**About this task**
Without copying any picture, return all lines below exactly.

Available data Start Marker

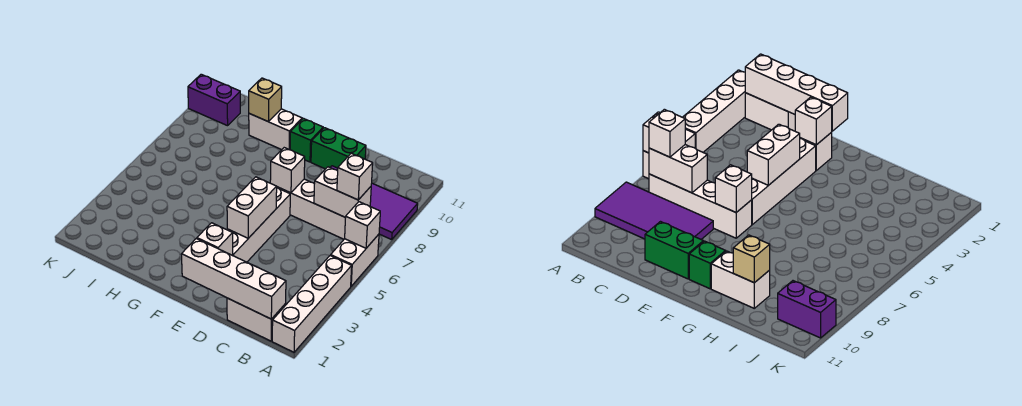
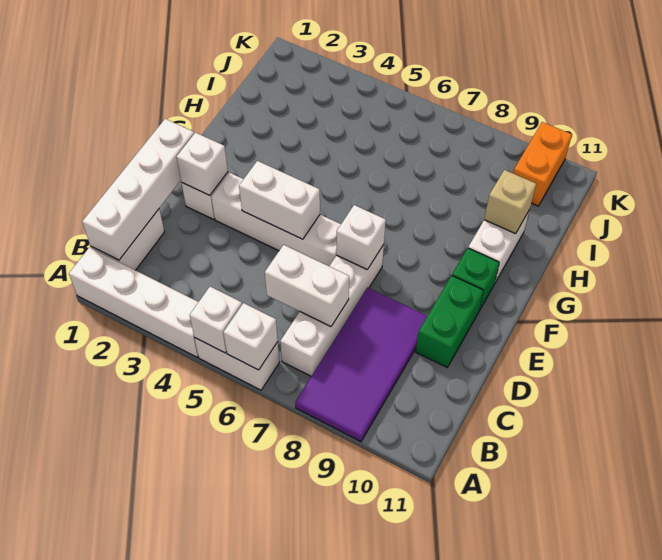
white brick B7:C7 level 2 -> white brick C6:C7 level 2
white brick B7 level 3 -> white brick A5 level 2
purple brick J10:K10 level 1 -> orange brick J10:K10 level 1

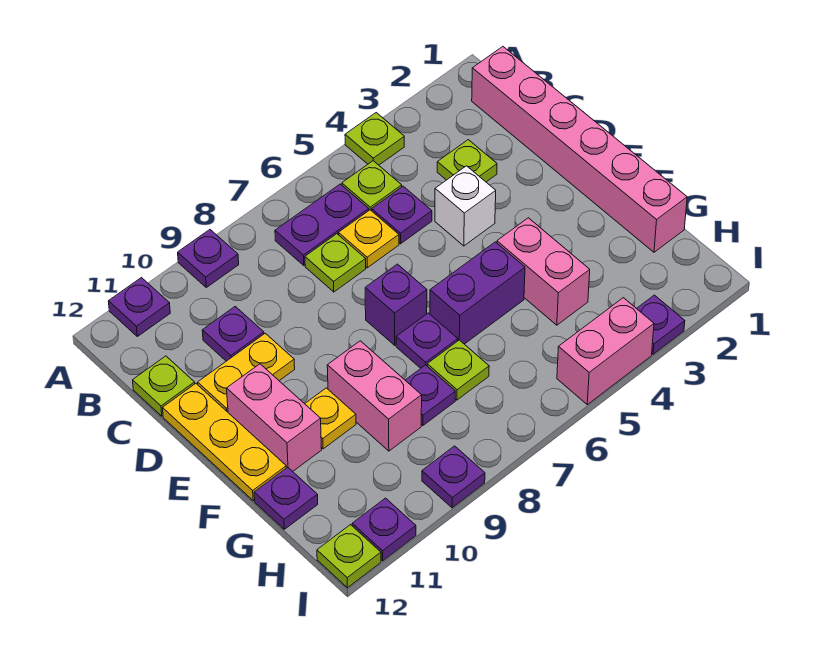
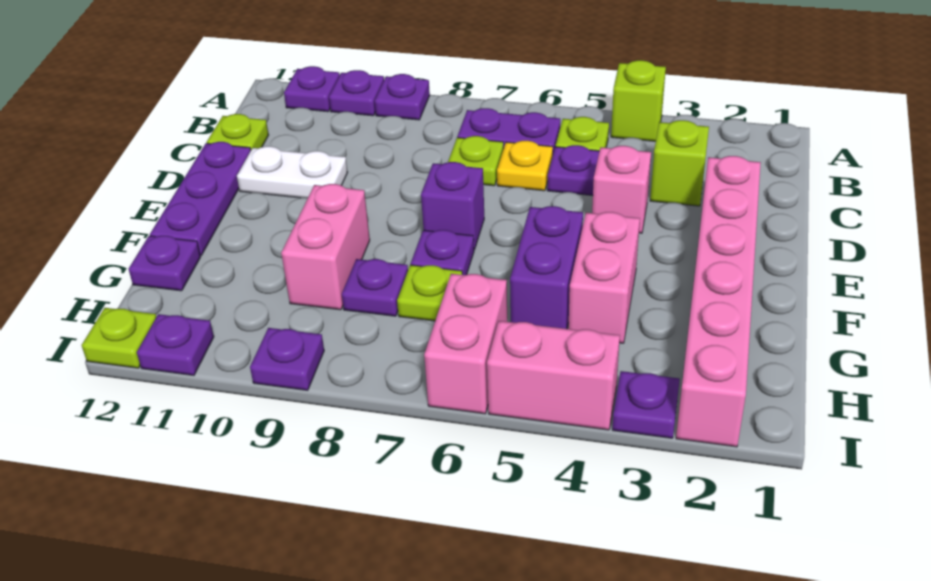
lime plate A4 level 1 -> lime brick A4 level 1
pink brick B1:G1 level 1 -> pink brick D2:I2 level 1
lime plate C3 level 1 -> lime brick C3 level 1
purple plate C10 level 1 -> purple plate A10 level 1
white brick D4 level 1 -> pink brick D4 level 1
yellow plate D10:D11 level 1 -> white plate D10:D11 level 1
yellow plate D12:F12 level 1 -> purple plate D12:F12 level 1
pink brick E11:F11 level 1 -> pink brick H6:I6 level 1
purple brick F5:F6 level 1 -> purple brick F5:G5 level 1
yellow plate F10 level 1 -> none

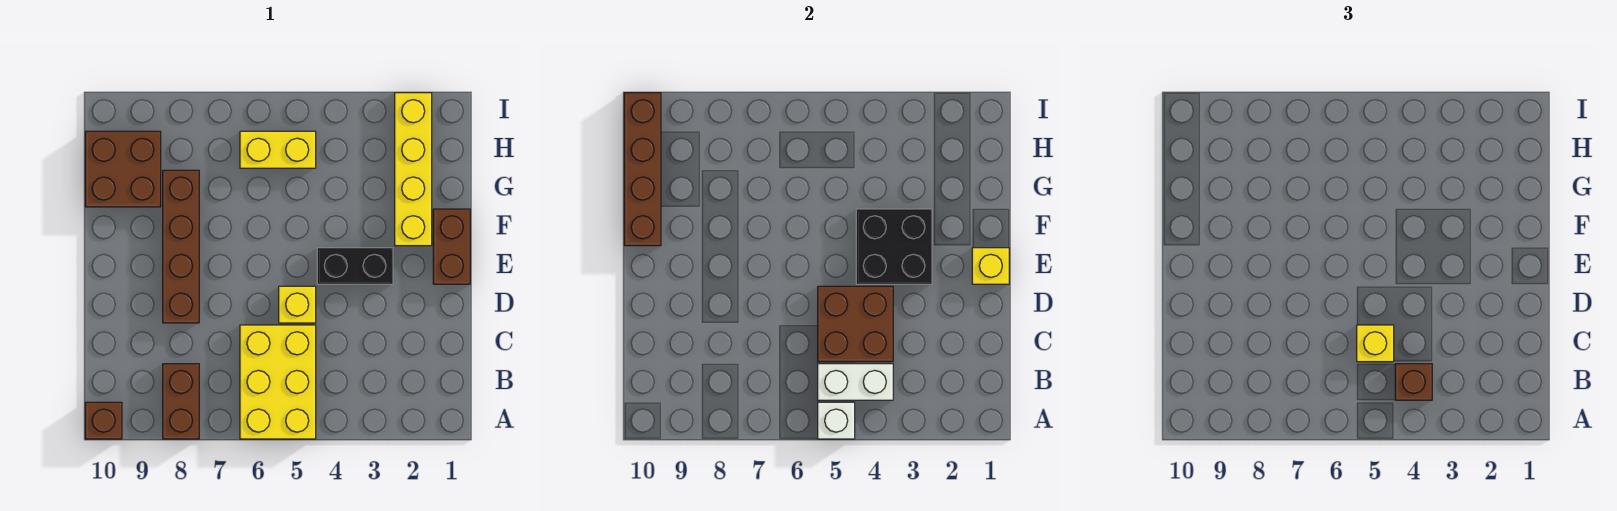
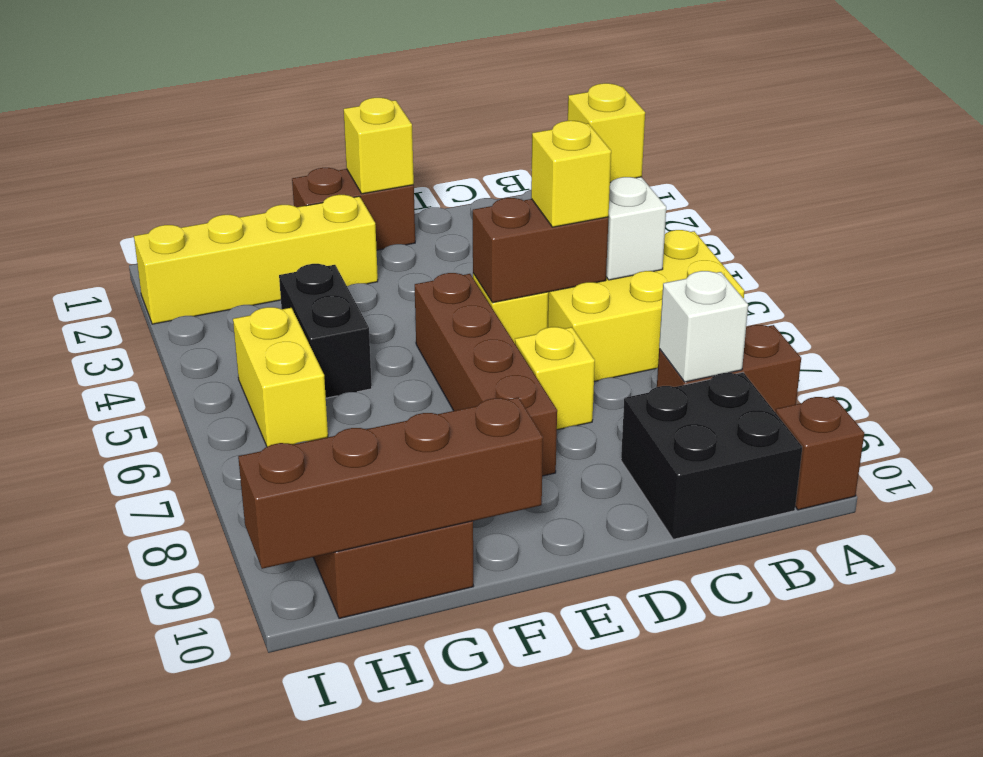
white brick A5 level 2 -> white brick B8 level 2
brown brick B4 level 3 -> yellow brick B4 level 3
brown brick C4:D5 level 2 -> brown brick C5:D5 level 2
none -> yellow brick D7 level 1
brown brick D8:G8 level 1 -> brown brick E5:E8 level 1
black brick E3:E4 level 1 -> black brick G4:G5 level 1
black brick E3:F4 level 2 -> black brick B9:C10 level 1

Available data End Marker

**Answer for the task**
white brick B7:C7 level 2 -> white brick C6:C7 level 2
white brick B7 level 3 -> white brick A5 level 2
purple brick J10:K10 level 1 -> orange brick J10:K10 level 1

lime plate A4 level 1 -> lime brick A4 level 1
pink brick B1:G1 level 1 -> pink brick D2:I2 level 1
lime plate C3 level 1 -> lime brick C3 level 1
purple plate C10 level 1 -> purple plate A10 level 1
white brick D4 level 1 -> pink brick D4 level 1
yellow plate D10:D11 level 1 -> white plate D10:D11 level 1
yellow plate D12:F12 level 1 -> purple plate D12:F12 level 1
pink brick E11:F11 level 1 -> pink brick H6:I6 level 1
purple brick F5:F6 level 1 -> purple brick F5:G5 level 1
yellow plate F10 level 1 -> none

white brick A5 level 2 -> white brick B8 level 2
brown brick B4 level 3 -> yellow brick B4 level 3
brown brick C4:D5 level 2 -> brown brick C5:D5 level 2
none -> yellow brick D7 level 1
brown brick D8:G8 level 1 -> brown brick E5:E8 level 1
black brick E3:E4 level 1 -> black brick G4:G5 level 1
black brick E3:F4 level 2 -> black brick B9:C10 level 1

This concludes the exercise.